Exercise data:
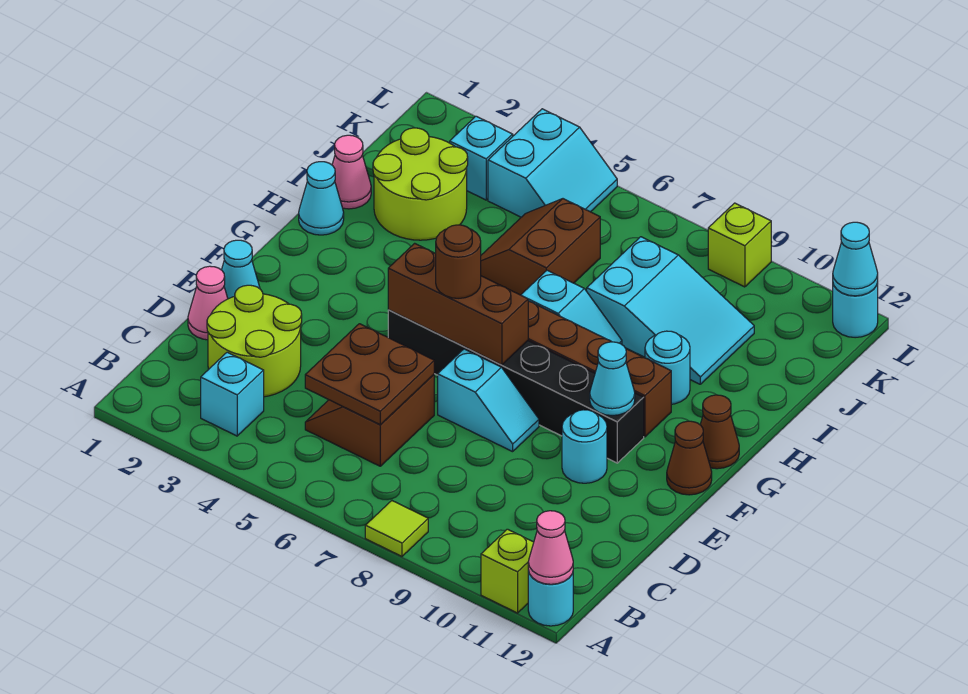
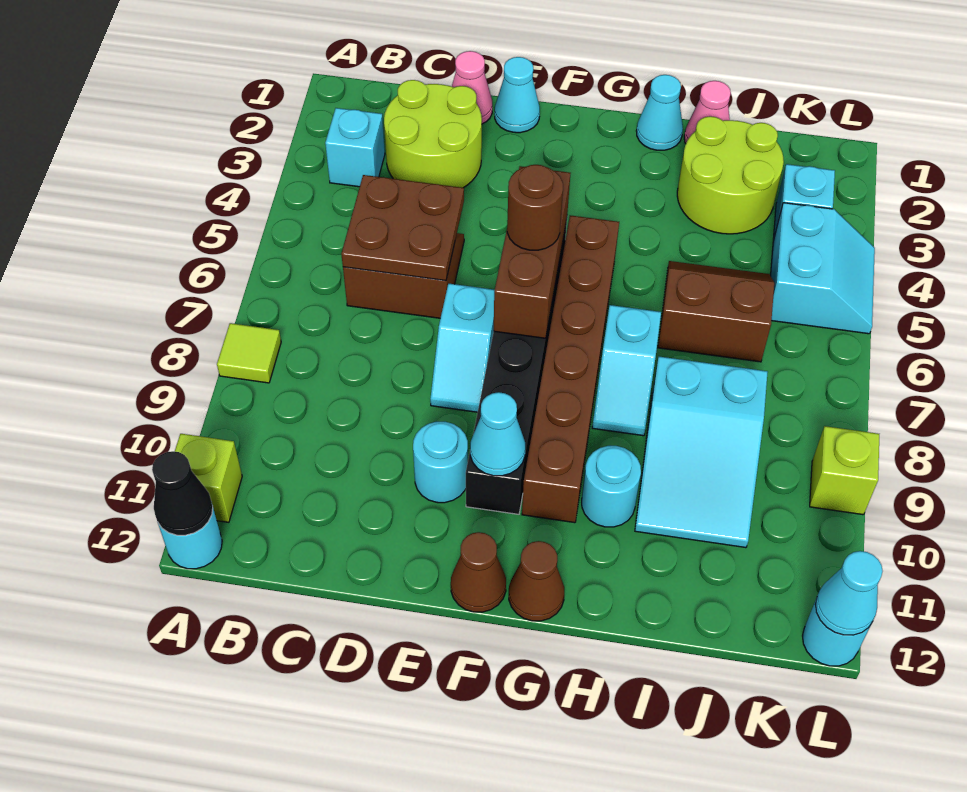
pink cone A12 level 2 -> black cone A12 level 2
cyan slope K4:L5 level 1 top 4 -> cyan slope K4:L5 level 1 top K

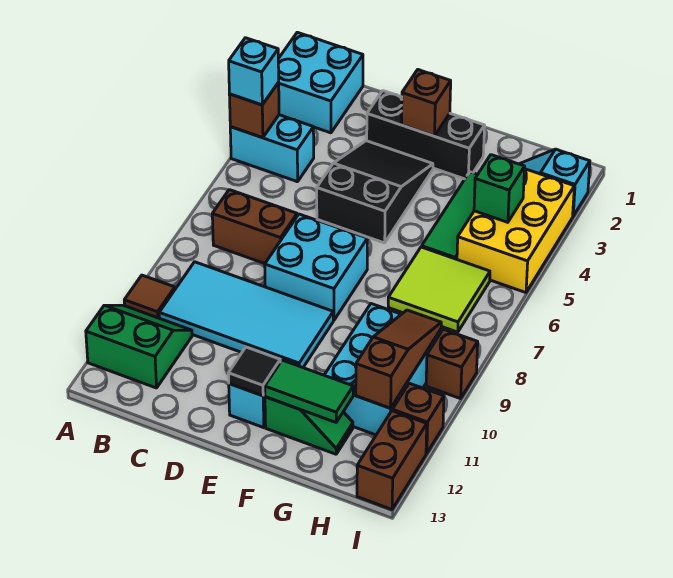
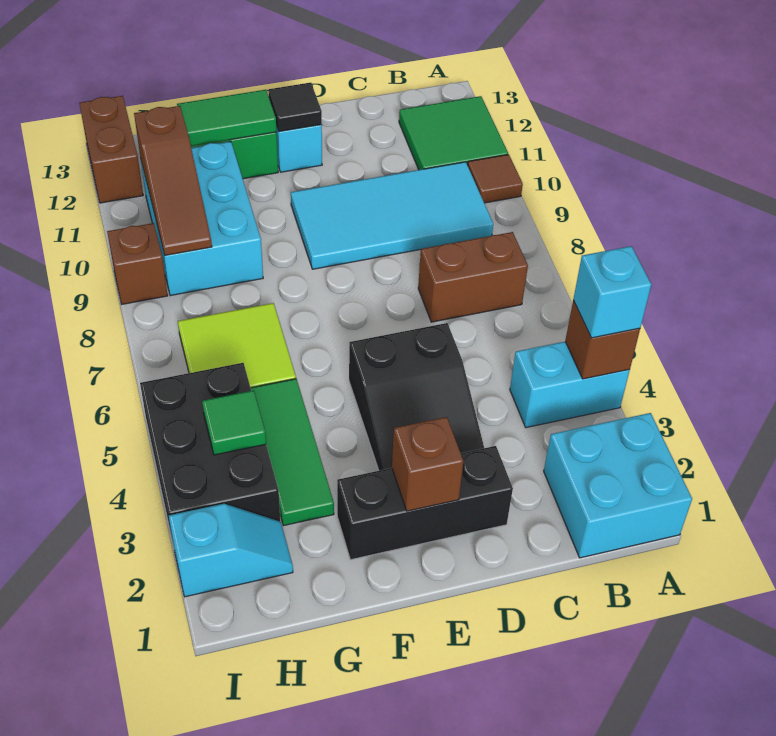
green slope A11:B12 level 1 top 12 -> green tile A11:B12 level 1
cyan brick D7:E8 level 1 -> none
yellow brick H3:I5 level 1 -> black brick H3:I5 level 1
green brick H4 level 2 -> green tile H4 level 2
brown brick I11 level 1 -> none

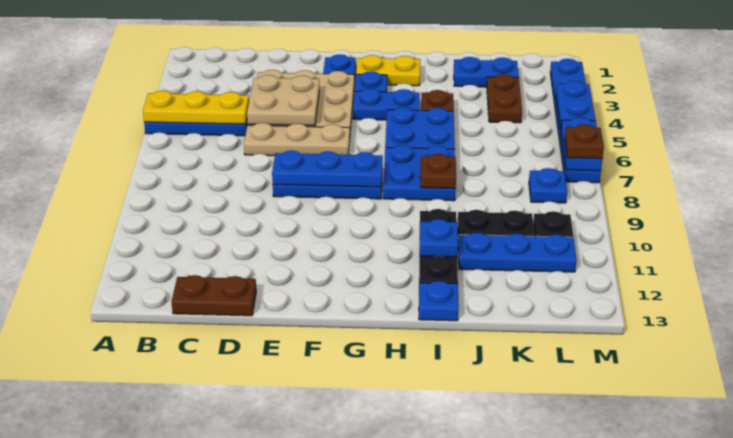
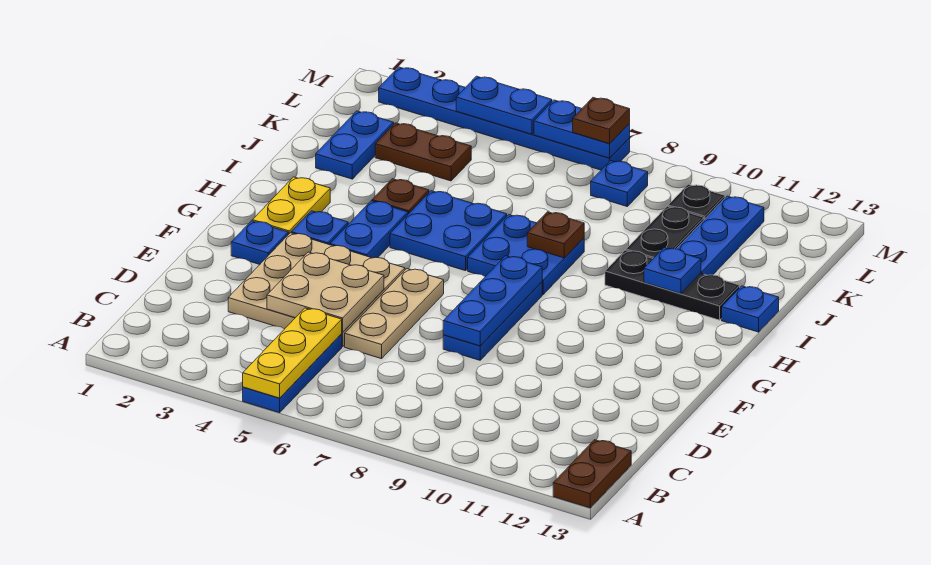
brown plate C13:D13 level 1 -> brown plate A13:B13 level 1

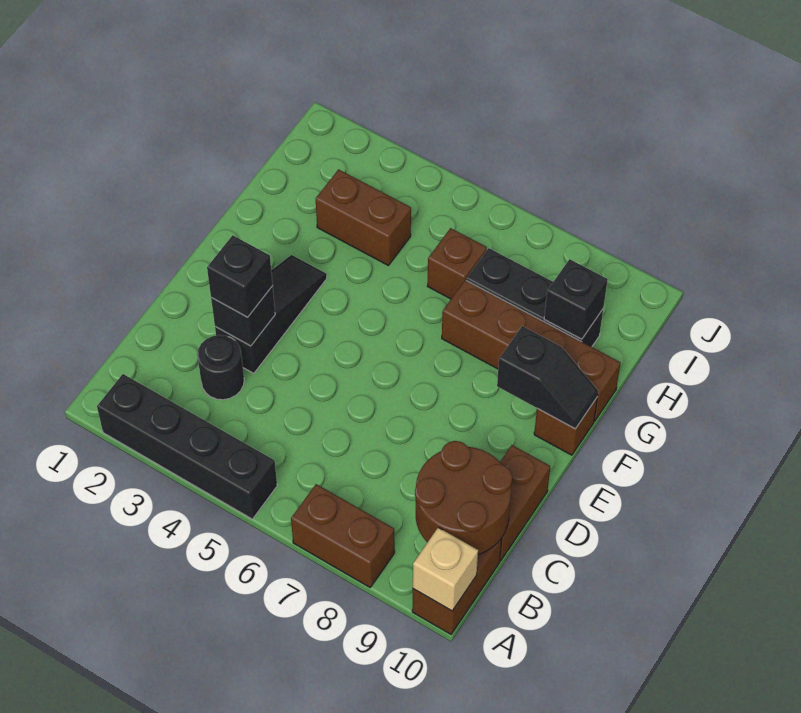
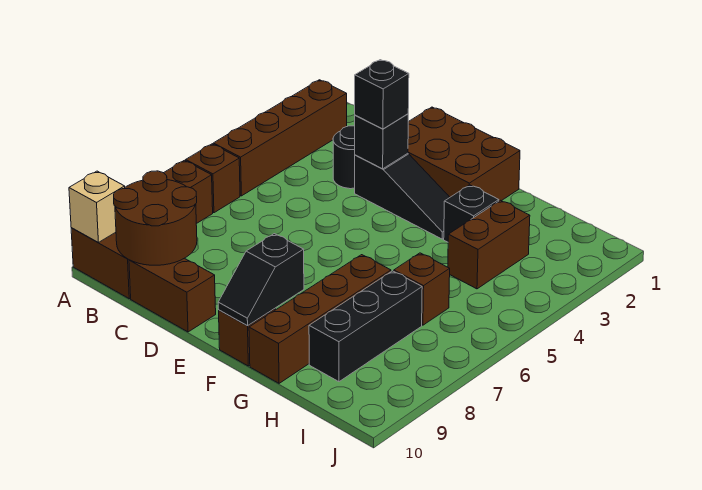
black brick A2:A5 level 1 -> brown brick A2:A5 level 1
none -> brown brick A6 level 1
none -> brown brick D1:F2 level 1
black brick H9 level 2 -> black brick G3 level 1

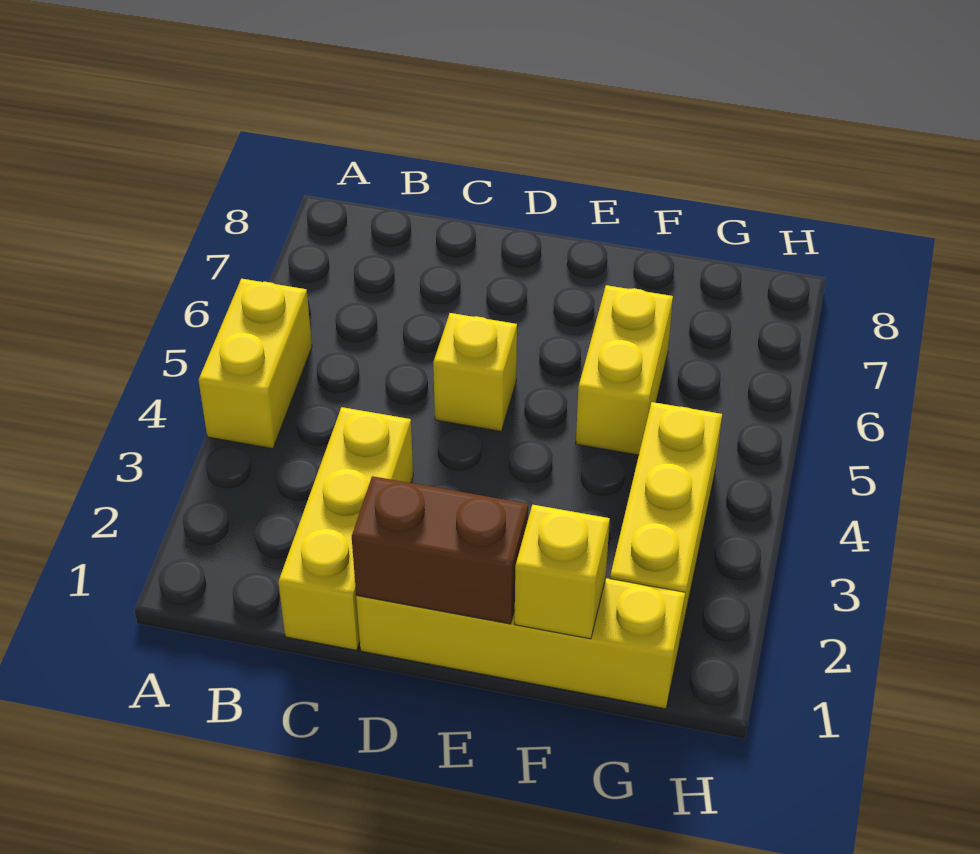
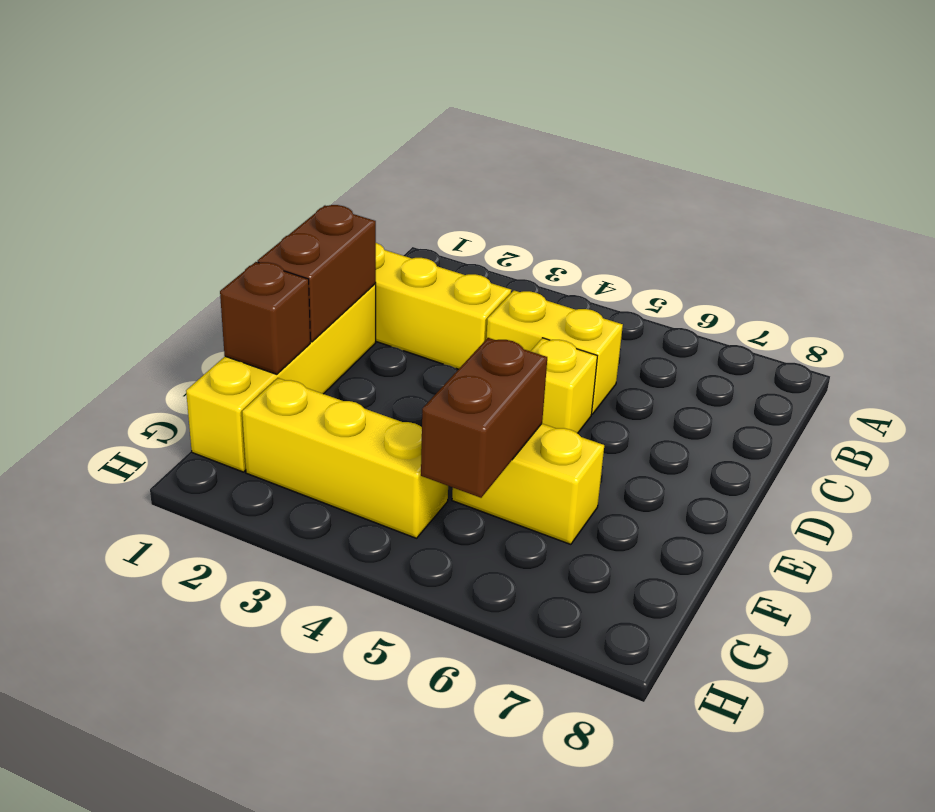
yellow brick A4:A5 level 1 -> yellow brick C4:C5 level 1
yellow brick F1 level 2 -> brown brick F1 level 2
none -> brown brick F5:G5 level 2

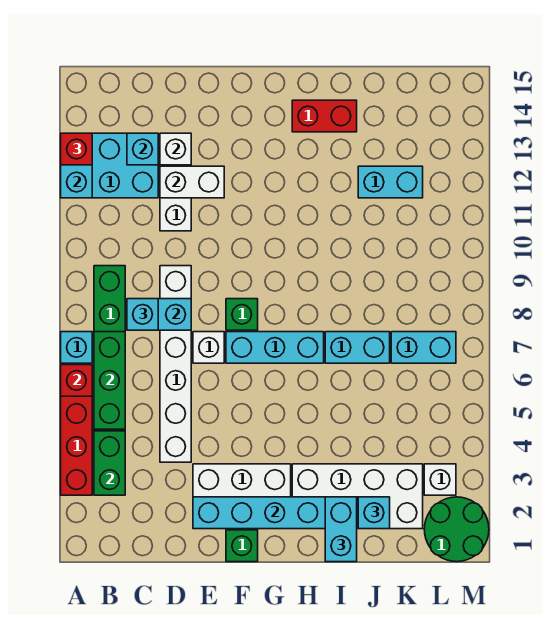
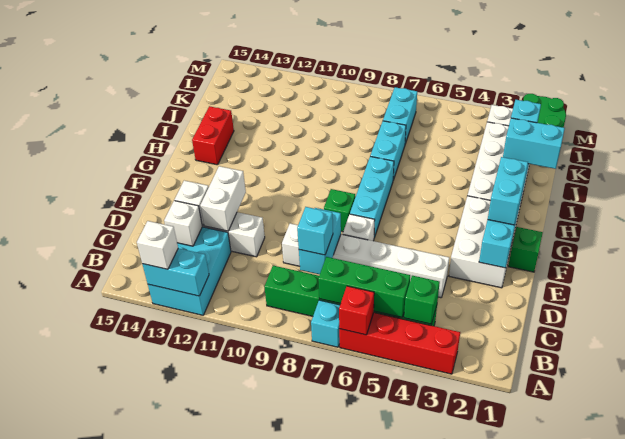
red brick A13 level 3 -> white brick A13 level 3
green brick B3:B4 level 2 -> green brick B4 level 2
cyan brick C13 level 2 -> white brick C13 level 2
cyan brick J12:K12 level 1 -> cyan brick F2:G2 level 3

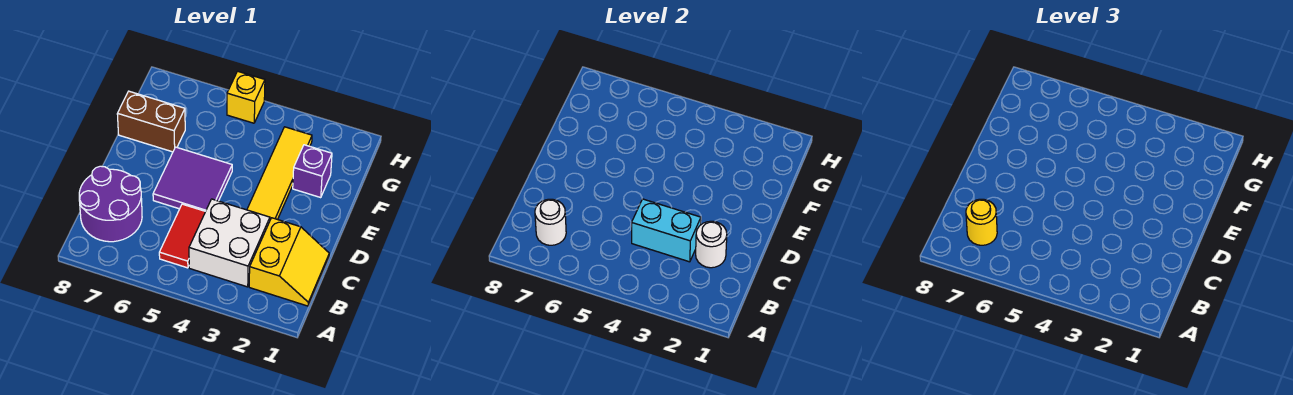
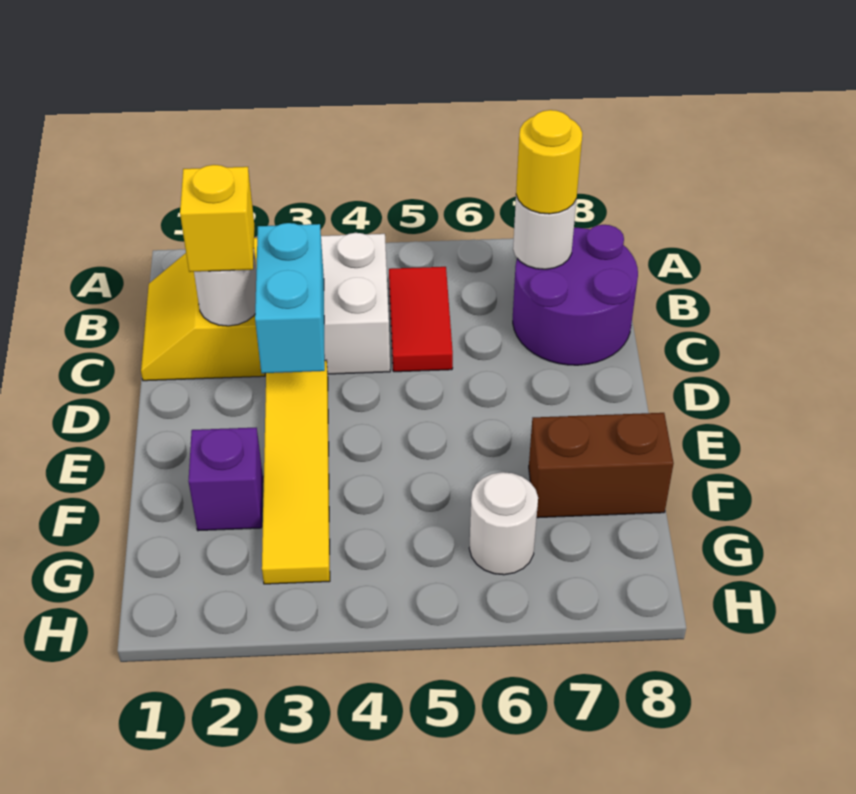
cyan brick C3:C4 level 2 -> cyan brick C3:D3 level 2
purple tile D5:E6 level 1 -> none
none -> white round brick G6 level 1
yellow brick H5 level 1 -> yellow brick C2 level 3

The task: Exclude the pictures, then retype every record exactly.

Exercise response:
pink cone A12 level 2 -> black cone A12 level 2
cyan slope K4:L5 level 1 top 4 -> cyan slope K4:L5 level 1 top K

green slope A11:B12 level 1 top 12 -> green tile A11:B12 level 1
cyan brick D7:E8 level 1 -> none
yellow brick H3:I5 level 1 -> black brick H3:I5 level 1
green brick H4 level 2 -> green tile H4 level 2
brown brick I11 level 1 -> none

brown plate C13:D13 level 1 -> brown plate A13:B13 level 1

black brick A2:A5 level 1 -> brown brick A2:A5 level 1
none -> brown brick A6 level 1
none -> brown brick D1:F2 level 1
black brick H9 level 2 -> black brick G3 level 1

yellow brick A4:A5 level 1 -> yellow brick C4:C5 level 1
yellow brick F1 level 2 -> brown brick F1 level 2
none -> brown brick F5:G5 level 2

red brick A13 level 3 -> white brick A13 level 3
green brick B3:B4 level 2 -> green brick B4 level 2
cyan brick C13 level 2 -> white brick C13 level 2
cyan brick J12:K12 level 1 -> cyan brick F2:G2 level 3

cyan brick C3:C4 level 2 -> cyan brick C3:D3 level 2
purple tile D5:E6 level 1 -> none
none -> white round brick G6 level 1
yellow brick H5 level 1 -> yellow brick C2 level 3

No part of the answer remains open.